(Change listing data)
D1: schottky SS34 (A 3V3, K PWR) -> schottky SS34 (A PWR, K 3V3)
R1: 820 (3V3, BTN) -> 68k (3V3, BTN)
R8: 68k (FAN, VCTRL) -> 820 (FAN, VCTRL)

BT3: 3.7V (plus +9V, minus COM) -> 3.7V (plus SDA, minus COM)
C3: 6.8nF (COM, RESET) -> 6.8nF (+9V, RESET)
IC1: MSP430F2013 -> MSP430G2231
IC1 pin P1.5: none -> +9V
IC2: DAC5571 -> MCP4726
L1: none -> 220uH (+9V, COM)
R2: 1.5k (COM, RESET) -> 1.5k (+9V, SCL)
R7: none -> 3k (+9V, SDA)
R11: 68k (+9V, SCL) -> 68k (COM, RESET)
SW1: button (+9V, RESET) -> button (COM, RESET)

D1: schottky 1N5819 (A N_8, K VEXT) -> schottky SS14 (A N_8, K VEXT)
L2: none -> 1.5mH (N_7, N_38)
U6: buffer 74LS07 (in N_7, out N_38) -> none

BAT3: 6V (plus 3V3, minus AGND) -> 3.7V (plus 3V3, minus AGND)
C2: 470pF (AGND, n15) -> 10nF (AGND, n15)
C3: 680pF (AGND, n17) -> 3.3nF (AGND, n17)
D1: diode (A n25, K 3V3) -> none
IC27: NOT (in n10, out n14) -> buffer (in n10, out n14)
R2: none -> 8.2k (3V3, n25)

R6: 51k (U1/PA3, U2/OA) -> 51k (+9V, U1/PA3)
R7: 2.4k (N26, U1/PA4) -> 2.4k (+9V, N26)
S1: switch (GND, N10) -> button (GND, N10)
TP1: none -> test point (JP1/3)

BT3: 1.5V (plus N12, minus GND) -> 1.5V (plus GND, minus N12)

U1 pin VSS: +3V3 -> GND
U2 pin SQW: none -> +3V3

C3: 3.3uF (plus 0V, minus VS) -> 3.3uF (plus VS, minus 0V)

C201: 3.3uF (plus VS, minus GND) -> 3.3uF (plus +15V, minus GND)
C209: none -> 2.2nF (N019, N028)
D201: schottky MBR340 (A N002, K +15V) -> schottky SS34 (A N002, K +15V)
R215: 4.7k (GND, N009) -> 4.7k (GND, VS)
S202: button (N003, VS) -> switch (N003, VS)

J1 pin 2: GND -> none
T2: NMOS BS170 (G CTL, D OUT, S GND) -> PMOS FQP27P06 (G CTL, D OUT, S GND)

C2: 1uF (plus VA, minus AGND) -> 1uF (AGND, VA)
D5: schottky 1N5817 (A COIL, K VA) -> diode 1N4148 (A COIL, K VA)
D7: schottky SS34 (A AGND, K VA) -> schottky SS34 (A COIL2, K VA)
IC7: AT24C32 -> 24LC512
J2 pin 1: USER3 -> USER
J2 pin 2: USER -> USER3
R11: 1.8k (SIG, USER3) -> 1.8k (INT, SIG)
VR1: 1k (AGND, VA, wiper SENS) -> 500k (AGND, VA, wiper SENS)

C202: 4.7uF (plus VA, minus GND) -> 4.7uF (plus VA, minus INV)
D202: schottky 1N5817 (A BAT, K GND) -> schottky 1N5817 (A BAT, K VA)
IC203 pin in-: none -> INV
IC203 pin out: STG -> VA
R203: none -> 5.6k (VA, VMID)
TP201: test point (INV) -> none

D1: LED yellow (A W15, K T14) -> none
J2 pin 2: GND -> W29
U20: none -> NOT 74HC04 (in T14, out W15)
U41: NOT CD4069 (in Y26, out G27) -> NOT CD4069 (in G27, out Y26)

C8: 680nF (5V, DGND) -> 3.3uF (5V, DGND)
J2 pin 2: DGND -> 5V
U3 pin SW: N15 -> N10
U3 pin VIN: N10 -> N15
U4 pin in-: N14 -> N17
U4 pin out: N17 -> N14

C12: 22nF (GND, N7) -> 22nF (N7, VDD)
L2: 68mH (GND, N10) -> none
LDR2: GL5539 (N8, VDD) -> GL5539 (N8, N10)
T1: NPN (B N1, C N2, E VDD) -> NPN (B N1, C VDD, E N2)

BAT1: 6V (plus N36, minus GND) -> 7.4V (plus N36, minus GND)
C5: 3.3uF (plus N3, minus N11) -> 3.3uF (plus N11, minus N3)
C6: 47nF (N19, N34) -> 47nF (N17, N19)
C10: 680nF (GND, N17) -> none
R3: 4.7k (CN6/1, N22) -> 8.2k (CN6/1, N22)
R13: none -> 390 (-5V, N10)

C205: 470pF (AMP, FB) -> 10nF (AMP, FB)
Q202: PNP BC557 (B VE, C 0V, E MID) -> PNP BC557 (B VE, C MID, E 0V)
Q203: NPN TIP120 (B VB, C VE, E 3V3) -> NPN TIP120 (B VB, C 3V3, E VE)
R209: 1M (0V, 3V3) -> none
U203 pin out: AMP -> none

# Work item
Within the data above, the lines from the one with "D1: schottky 1N5819" to the one with "U2 pin SQW: none -> +3V3" must be repeated exactly; no other line belongs in the answer.

# Solved exercise
D1: schottky 1N5819 (A N_8, K VEXT) -> schottky SS14 (A N_8, K VEXT)
L2: none -> 1.5mH (N_7, N_38)
U6: buffer 74LS07 (in N_7, out N_38) -> none

BAT3: 6V (plus 3V3, minus AGND) -> 3.7V (plus 3V3, minus AGND)
C2: 470pF (AGND, n15) -> 10nF (AGND, n15)
C3: 680pF (AGND, n17) -> 3.3nF (AGND, n17)
D1: diode (A n25, K 3V3) -> none
IC27: NOT (in n10, out n14) -> buffer (in n10, out n14)
R2: none -> 8.2k (3V3, n25)

R6: 51k (U1/PA3, U2/OA) -> 51k (+9V, U1/PA3)
R7: 2.4k (N26, U1/PA4) -> 2.4k (+9V, N26)
S1: switch (GND, N10) -> button (GND, N10)
TP1: none -> test point (JP1/3)

BT3: 1.5V (plus N12, minus GND) -> 1.5V (plus GND, minus N12)

U1 pin VSS: +3V3 -> GND
U2 pin SQW: none -> +3V3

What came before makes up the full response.